(Object change descriptions)
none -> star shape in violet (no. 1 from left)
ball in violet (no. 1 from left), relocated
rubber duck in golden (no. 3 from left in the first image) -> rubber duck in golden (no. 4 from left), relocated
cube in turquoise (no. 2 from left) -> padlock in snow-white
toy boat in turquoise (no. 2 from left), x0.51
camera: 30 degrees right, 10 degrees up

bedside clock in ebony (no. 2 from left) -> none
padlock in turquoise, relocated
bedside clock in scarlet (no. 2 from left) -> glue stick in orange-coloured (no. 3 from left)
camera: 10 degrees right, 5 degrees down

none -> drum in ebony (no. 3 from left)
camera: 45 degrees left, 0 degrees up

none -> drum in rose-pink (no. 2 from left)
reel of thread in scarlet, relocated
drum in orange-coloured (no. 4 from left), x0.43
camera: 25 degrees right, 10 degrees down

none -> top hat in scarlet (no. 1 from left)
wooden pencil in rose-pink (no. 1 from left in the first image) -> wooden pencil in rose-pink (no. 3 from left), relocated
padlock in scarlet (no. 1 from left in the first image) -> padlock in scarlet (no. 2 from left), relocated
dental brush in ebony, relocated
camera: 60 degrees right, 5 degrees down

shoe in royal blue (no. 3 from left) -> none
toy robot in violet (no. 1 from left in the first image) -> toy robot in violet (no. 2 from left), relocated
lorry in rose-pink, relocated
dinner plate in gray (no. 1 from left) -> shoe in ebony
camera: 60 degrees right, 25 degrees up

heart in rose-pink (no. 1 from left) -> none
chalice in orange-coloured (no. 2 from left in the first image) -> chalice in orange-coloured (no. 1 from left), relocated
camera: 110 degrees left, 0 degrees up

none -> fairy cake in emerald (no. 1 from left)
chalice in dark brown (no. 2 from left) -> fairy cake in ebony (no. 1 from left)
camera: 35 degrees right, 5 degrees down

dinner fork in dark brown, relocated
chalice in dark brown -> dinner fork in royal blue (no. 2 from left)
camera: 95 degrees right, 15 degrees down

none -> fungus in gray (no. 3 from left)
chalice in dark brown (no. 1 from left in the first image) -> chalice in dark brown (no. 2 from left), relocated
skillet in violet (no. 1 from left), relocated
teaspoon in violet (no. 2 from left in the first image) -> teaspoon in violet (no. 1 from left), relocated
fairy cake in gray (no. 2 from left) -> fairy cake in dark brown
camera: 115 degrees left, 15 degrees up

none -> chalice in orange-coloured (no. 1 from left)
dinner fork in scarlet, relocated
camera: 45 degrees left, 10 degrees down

▸ **PROBLEM REQUIREMENTS**: Line by line, reproduce the records above exactly.

▸ **OUTPUT OF THE EXERCISE**:
none -> star shape in violet (no. 1 from left)
ball in violet (no. 1 from left), relocated
rubber duck in golden (no. 3 from left in the first image) -> rubber duck in golden (no. 4 from left), relocated
cube in turquoise (no. 2 from left) -> padlock in snow-white
toy boat in turquoise (no. 2 from left), x0.51
camera: 30 degrees right, 10 degrees up

bedside clock in ebony (no. 2 from left) -> none
padlock in turquoise, relocated
bedside clock in scarlet (no. 2 from left) -> glue stick in orange-coloured (no. 3 from left)
camera: 10 degrees right, 5 degrees down

none -> drum in ebony (no. 3 from left)
camera: 45 degrees left, 0 degrees up

none -> drum in rose-pink (no. 2 from left)
reel of thread in scarlet, relocated
drum in orange-coloured (no. 4 from left), x0.43
camera: 25 degrees right, 10 degrees down

none -> top hat in scarlet (no. 1 from left)
wooden pencil in rose-pink (no. 1 from left in the first image) -> wooden pencil in rose-pink (no. 3 from left), relocated
padlock in scarlet (no. 1 from left in the first image) -> padlock in scarlet (no. 2 from left), relocated
dental brush in ebony, relocated
camera: 60 degrees right, 5 degrees down

shoe in royal blue (no. 3 from left) -> none
toy robot in violet (no. 1 from left in the first image) -> toy robot in violet (no. 2 from left), relocated
lorry in rose-pink, relocated
dinner plate in gray (no. 1 from left) -> shoe in ebony
camera: 60 degrees right, 25 degrees up

heart in rose-pink (no. 1 from left) -> none
chalice in orange-coloured (no. 2 from left in the first image) -> chalice in orange-coloured (no. 1 from left), relocated
camera: 110 degrees left, 0 degrees up

none -> fairy cake in emerald (no. 1 from left)
chalice in dark brown (no. 2 from left) -> fairy cake in ebony (no. 1 from left)
camera: 35 degrees right, 5 degrees down

dinner fork in dark brown, relocated
chalice in dark brown -> dinner fork in royal blue (no. 2 from left)
camera: 95 degrees right, 15 degrees down

none -> fungus in gray (no. 3 from left)
chalice in dark brown (no. 1 from left in the first image) -> chalice in dark brown (no. 2 from left), relocated
skillet in violet (no. 1 from left), relocated
teaspoon in violet (no. 2 from left in the first image) -> teaspoon in violet (no. 1 from left), relocated
fairy cake in gray (no. 2 from left) -> fairy cake in dark brown
camera: 115 degrees left, 15 degrees up

none -> chalice in orange-coloured (no. 1 from left)
dinner fork in scarlet, relocated
camera: 45 degrees left, 10 degrees down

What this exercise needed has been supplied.